§ **PROBLEM**
Repeat exactly the lines below that lie between the line with "C1: 470nF (GND, VCC) -> none" and the line with "L5: 22uH (NET11, U6/PA7) -> none", counting both of those lines as part of the answer.

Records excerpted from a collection
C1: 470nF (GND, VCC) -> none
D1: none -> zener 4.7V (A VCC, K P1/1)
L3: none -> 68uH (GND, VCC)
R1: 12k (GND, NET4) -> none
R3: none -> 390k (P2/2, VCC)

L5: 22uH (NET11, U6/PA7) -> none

...

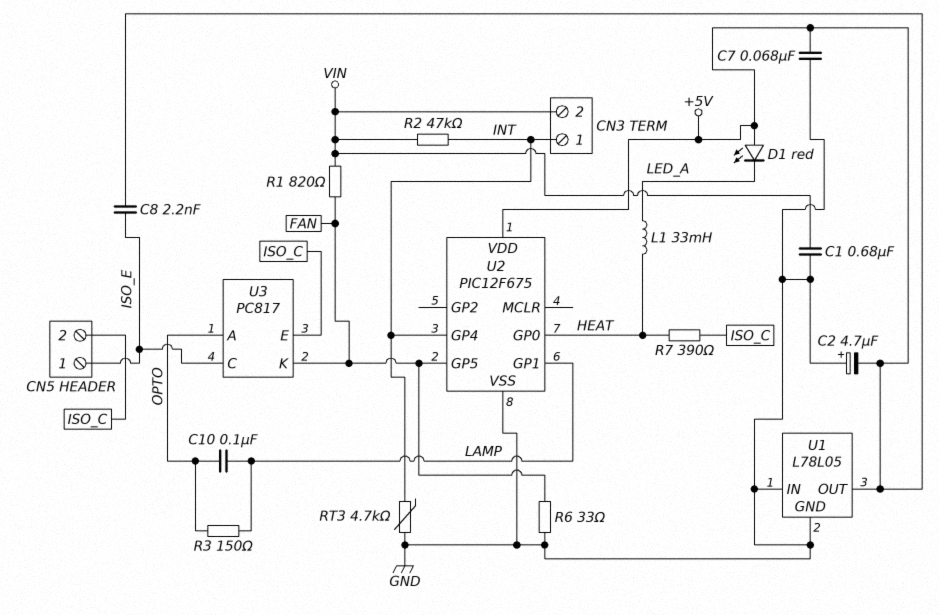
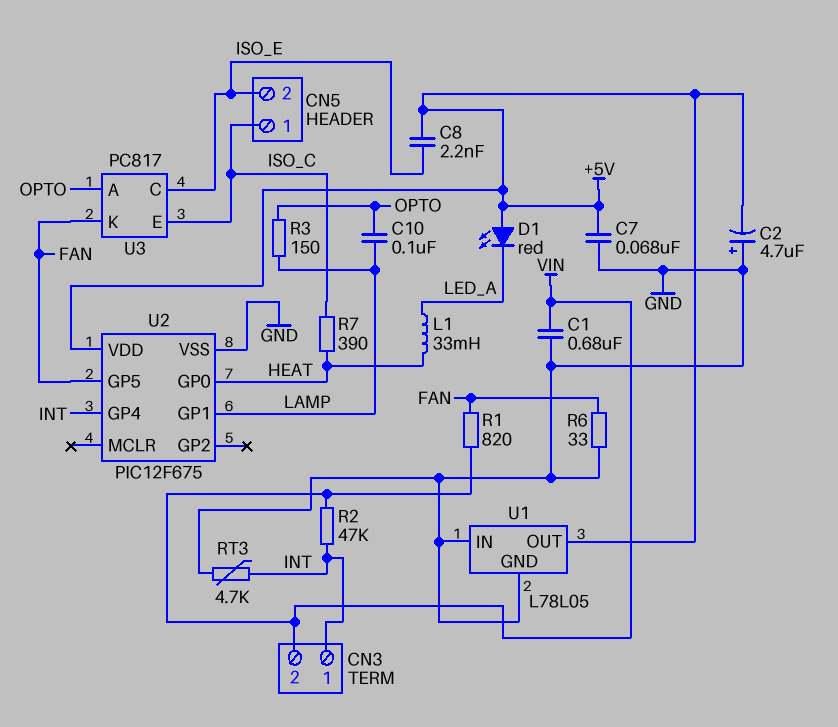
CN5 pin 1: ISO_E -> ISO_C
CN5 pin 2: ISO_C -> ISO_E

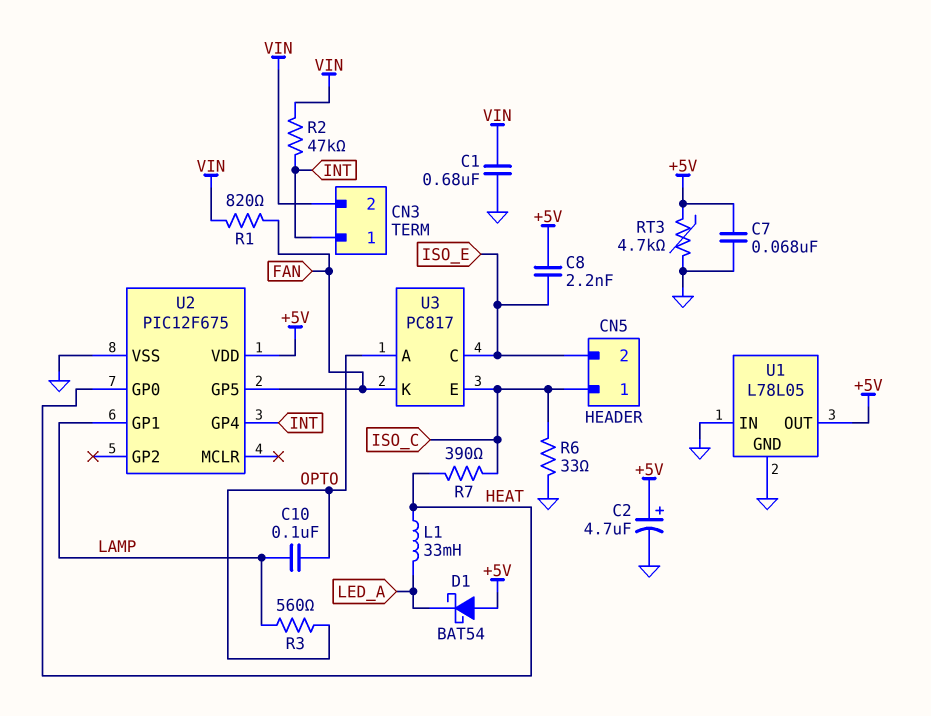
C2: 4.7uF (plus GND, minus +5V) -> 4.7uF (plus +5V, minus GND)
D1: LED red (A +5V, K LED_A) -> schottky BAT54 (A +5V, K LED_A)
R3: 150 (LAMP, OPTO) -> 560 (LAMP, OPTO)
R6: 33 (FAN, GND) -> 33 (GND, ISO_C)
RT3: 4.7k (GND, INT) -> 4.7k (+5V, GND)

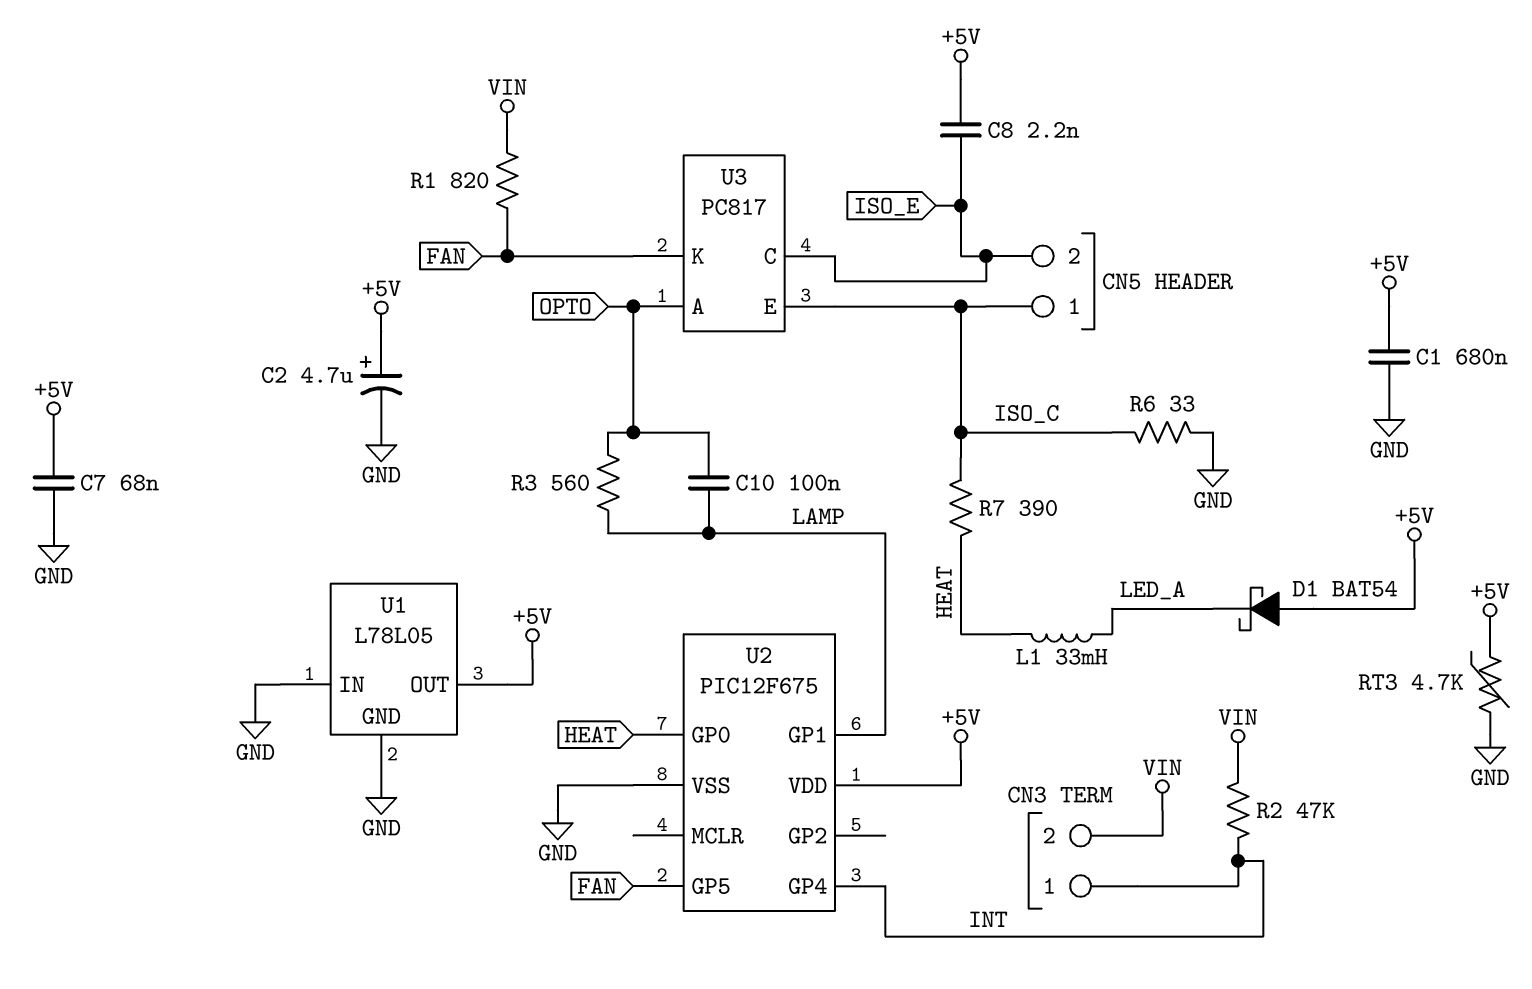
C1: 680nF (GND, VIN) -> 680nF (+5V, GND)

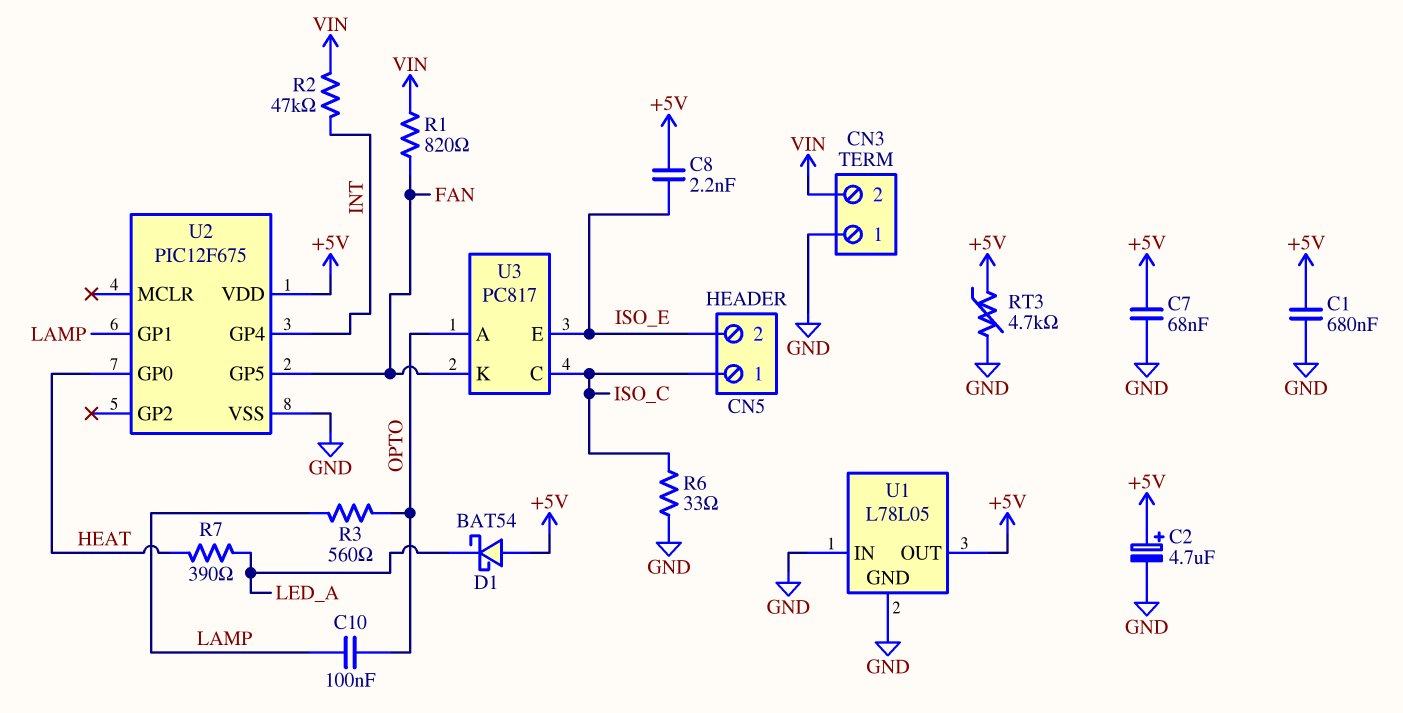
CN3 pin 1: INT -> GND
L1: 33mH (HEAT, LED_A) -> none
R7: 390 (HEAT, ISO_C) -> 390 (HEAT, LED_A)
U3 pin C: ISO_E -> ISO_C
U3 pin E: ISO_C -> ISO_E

* * *

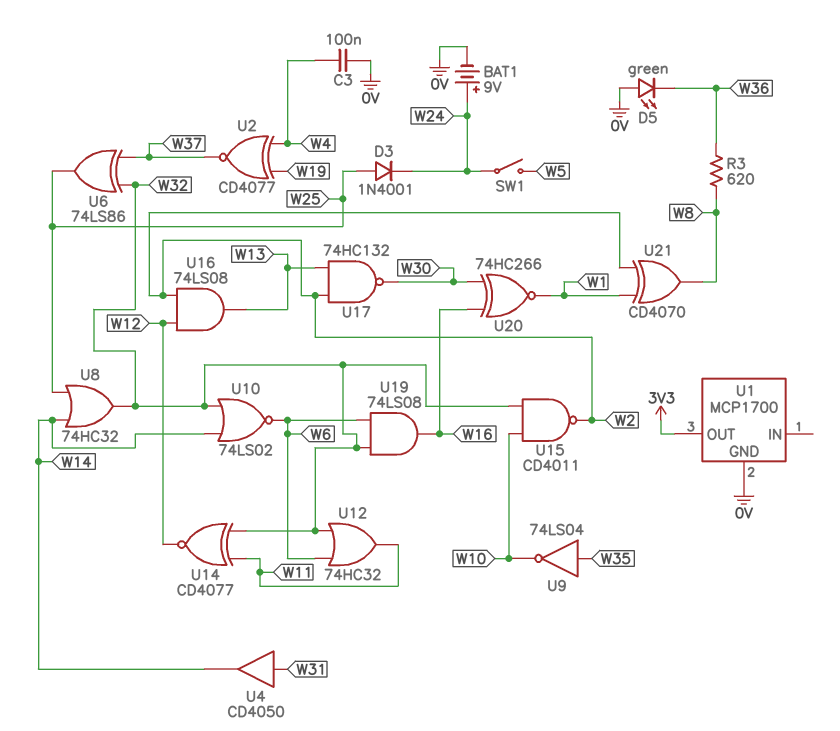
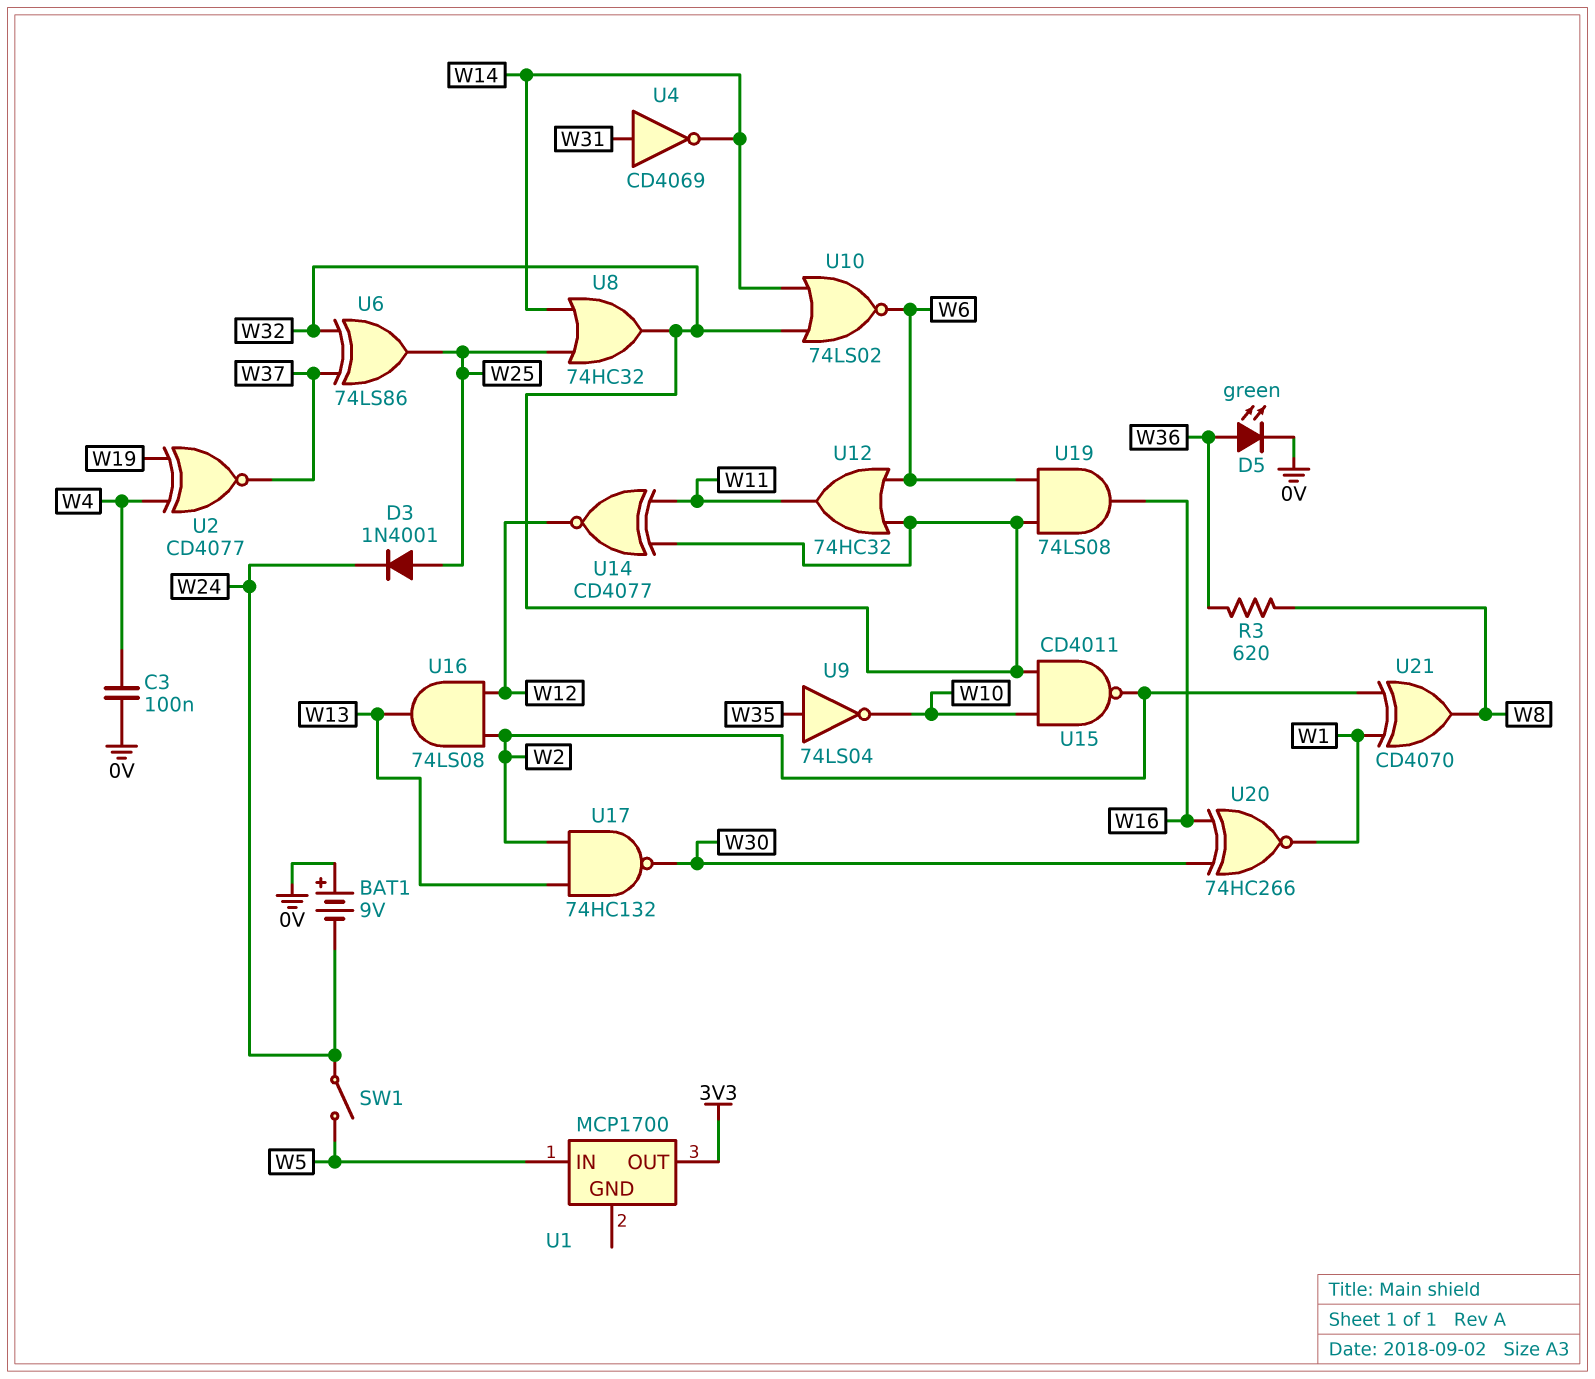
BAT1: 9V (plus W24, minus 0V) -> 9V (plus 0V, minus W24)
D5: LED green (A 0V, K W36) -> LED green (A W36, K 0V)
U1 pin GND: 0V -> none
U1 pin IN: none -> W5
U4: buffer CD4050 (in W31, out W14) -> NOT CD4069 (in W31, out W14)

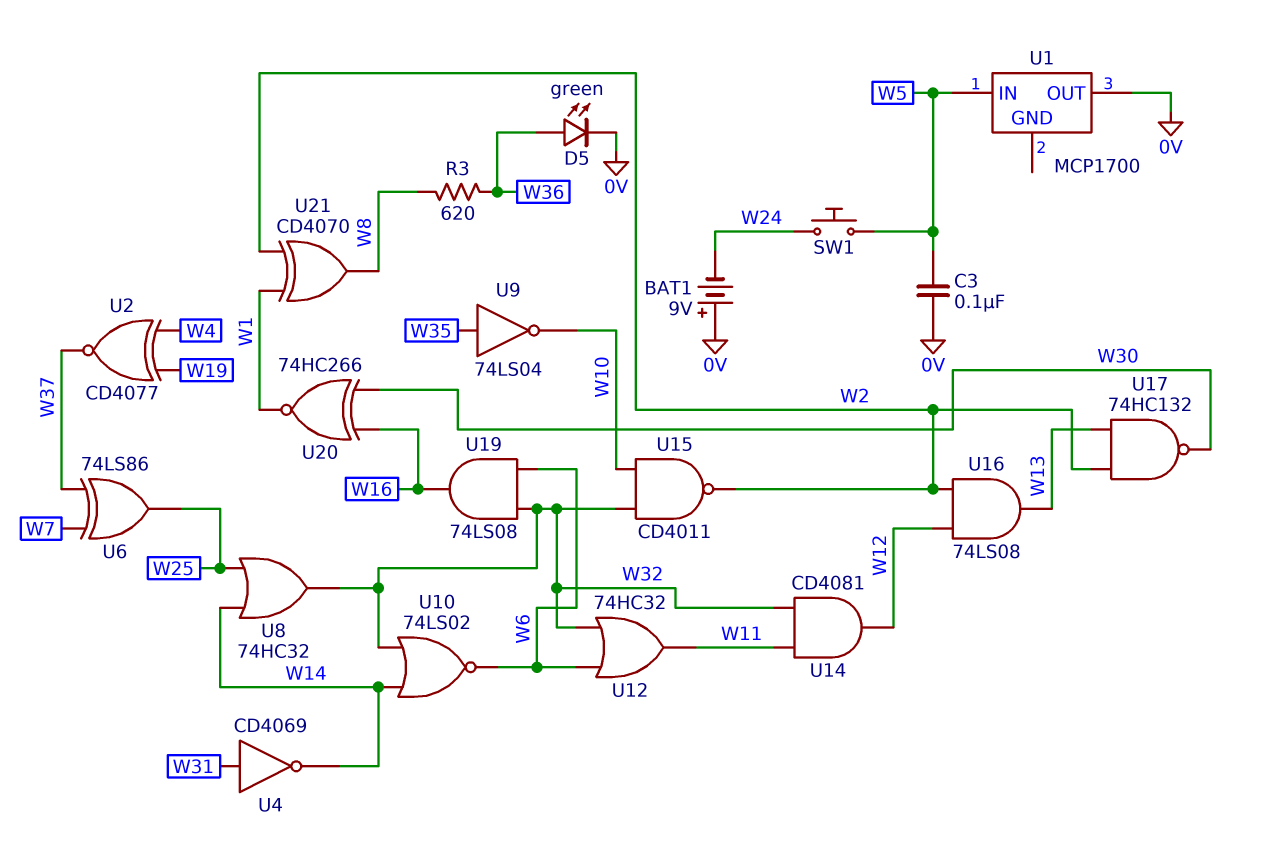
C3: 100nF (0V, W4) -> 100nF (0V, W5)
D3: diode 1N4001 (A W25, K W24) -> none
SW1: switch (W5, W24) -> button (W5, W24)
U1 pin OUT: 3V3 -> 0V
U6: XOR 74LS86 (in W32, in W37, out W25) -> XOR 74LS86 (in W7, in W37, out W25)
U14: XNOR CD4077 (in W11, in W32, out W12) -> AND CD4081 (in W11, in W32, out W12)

§ **TASK OUTPUT**
C1: 470nF (GND, VCC) -> none
D1: none -> zener 4.7V (A VCC, K P1/1)
L3: none -> 68uH (GND, VCC)
R1: 12k (GND, NET4) -> none
R3: none -> 390k (P2/2, VCC)

L5: 22uH (NET11, U6/PA7) -> none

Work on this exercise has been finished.